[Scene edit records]
Start of Block

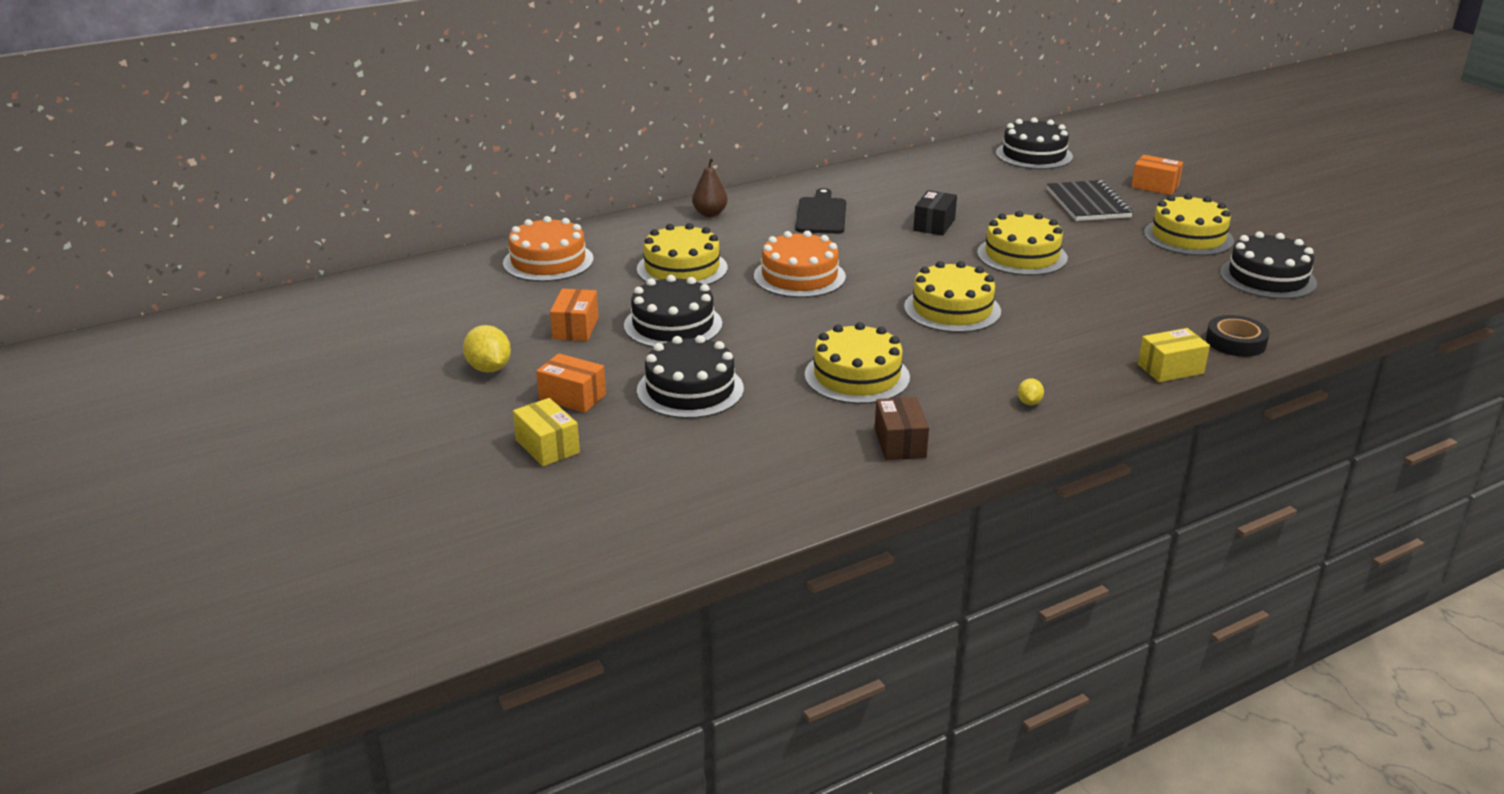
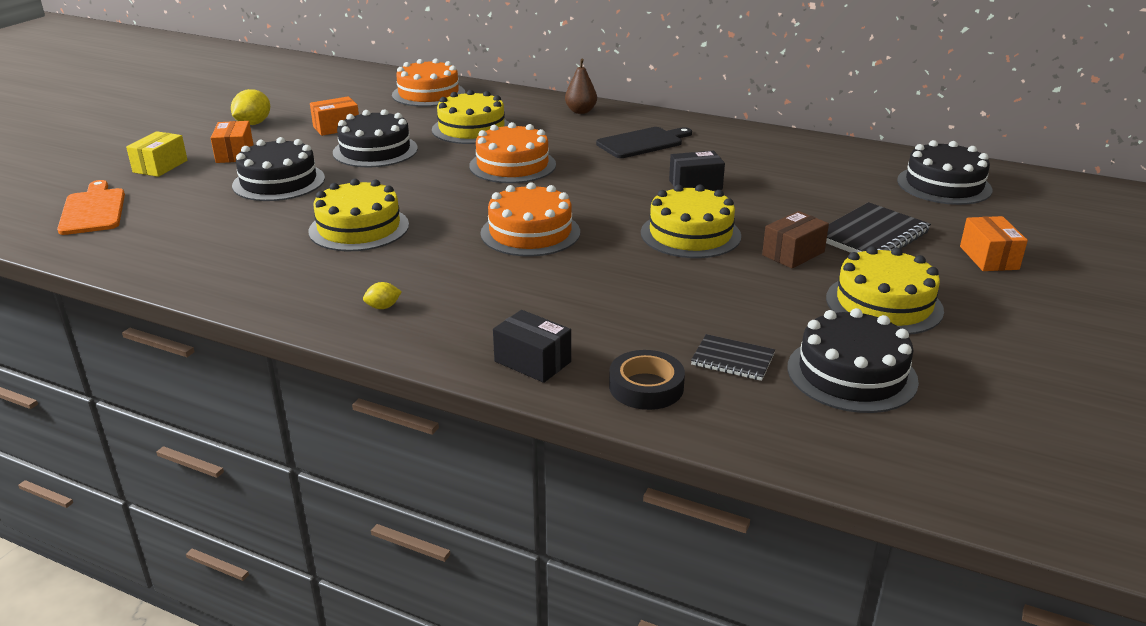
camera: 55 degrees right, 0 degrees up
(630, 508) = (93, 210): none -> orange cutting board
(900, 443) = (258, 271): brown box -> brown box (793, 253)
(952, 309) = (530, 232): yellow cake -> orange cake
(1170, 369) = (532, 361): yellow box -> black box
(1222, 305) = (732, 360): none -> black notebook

End of Block
Start of Block

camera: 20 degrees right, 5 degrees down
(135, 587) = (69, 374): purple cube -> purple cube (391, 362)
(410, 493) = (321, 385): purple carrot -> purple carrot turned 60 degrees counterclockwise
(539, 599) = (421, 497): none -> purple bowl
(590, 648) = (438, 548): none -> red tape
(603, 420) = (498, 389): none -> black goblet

End of Block
Start of Block

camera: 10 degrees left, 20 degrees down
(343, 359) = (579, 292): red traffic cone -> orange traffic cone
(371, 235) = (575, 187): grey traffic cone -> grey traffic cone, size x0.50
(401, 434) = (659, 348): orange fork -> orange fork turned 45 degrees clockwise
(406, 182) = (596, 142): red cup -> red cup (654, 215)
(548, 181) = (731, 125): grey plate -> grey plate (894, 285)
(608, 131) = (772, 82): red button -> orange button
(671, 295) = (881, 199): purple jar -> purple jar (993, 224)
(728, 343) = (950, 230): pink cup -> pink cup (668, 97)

End of Block

Your goal — Above are the records; from them, give again exactly the lines from the one containing "(608, 131) = (772, 82): red" to the one containing "(728, 343) = (950, 230): pink", both lines included, and nothing more.

Written response —
(608, 131) = (772, 82): red button -> orange button
(671, 295) = (881, 199): purple jar -> purple jar (993, 224)
(728, 343) = (950, 230): pink cup -> pink cup (668, 97)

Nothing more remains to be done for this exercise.